'''

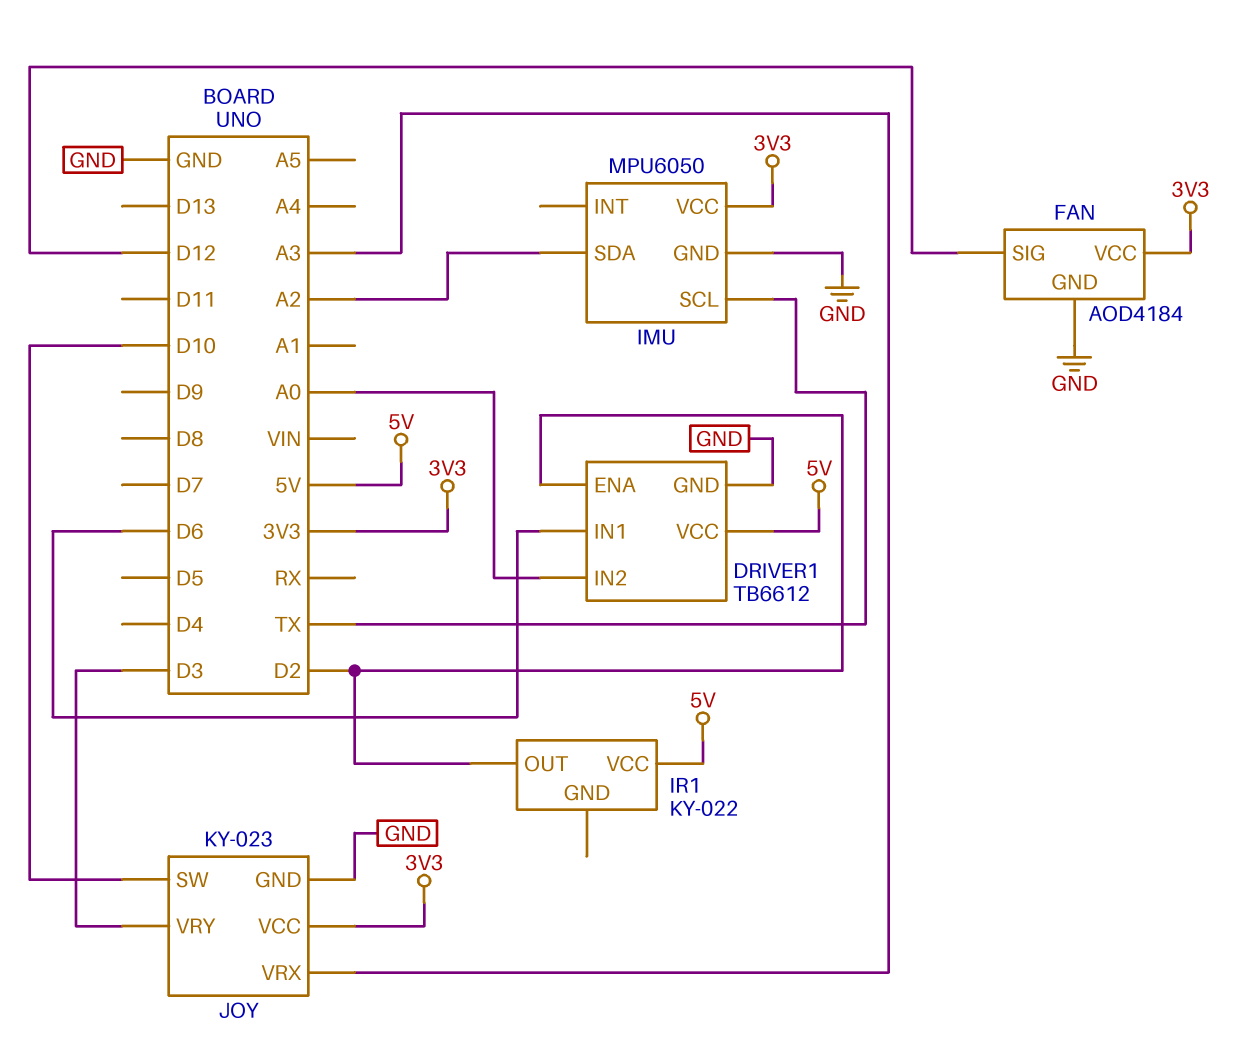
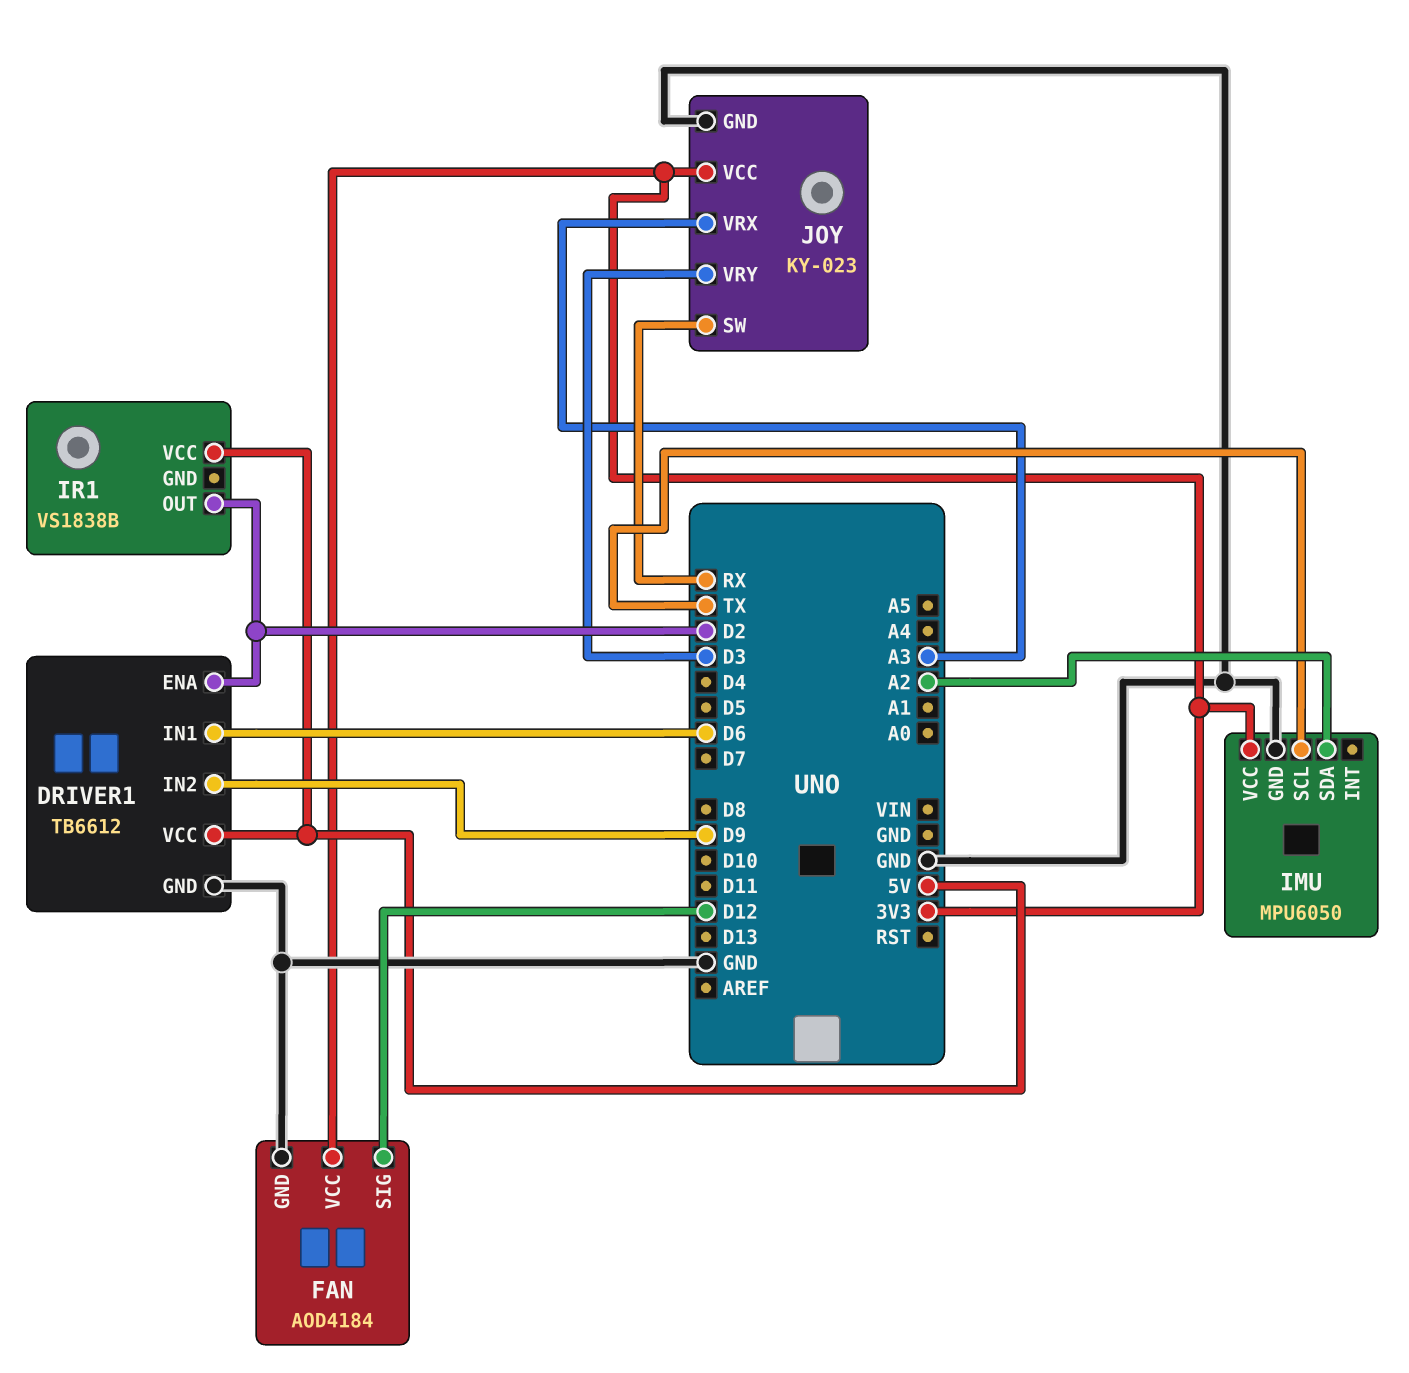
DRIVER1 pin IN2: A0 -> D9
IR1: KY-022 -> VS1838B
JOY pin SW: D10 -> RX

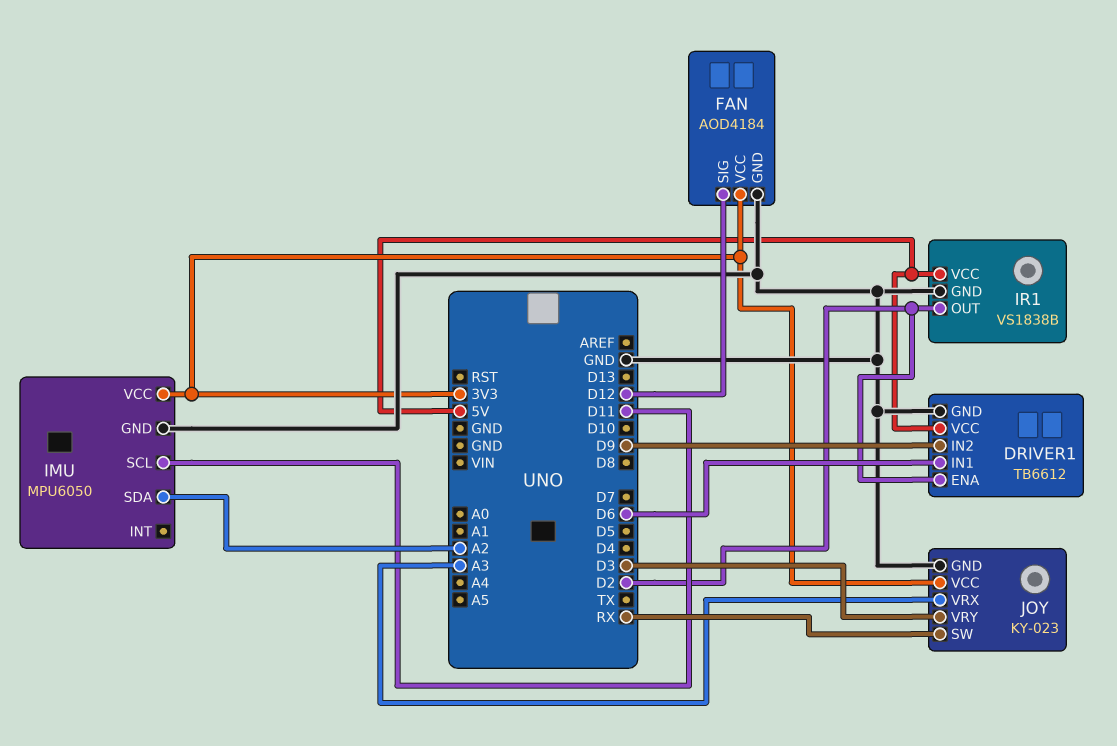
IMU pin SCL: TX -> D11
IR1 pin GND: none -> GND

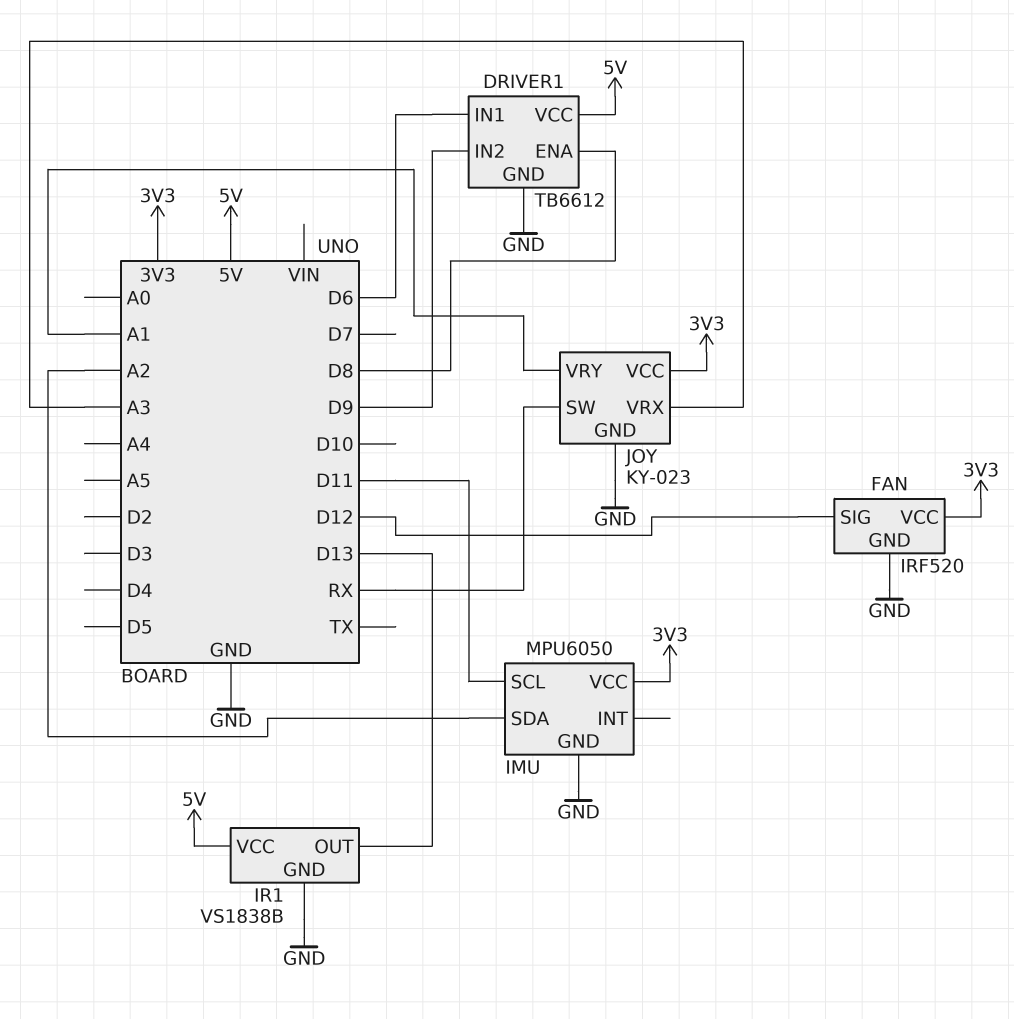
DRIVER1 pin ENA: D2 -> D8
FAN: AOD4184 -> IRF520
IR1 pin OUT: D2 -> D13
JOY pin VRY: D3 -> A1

'''
'''

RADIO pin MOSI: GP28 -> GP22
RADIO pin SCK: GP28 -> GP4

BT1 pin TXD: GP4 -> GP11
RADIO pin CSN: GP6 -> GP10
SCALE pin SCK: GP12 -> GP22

'''

- Work required:
Look through the records above and report how many lines hold the word "RADIO", giving only the number.

- The completed task:
3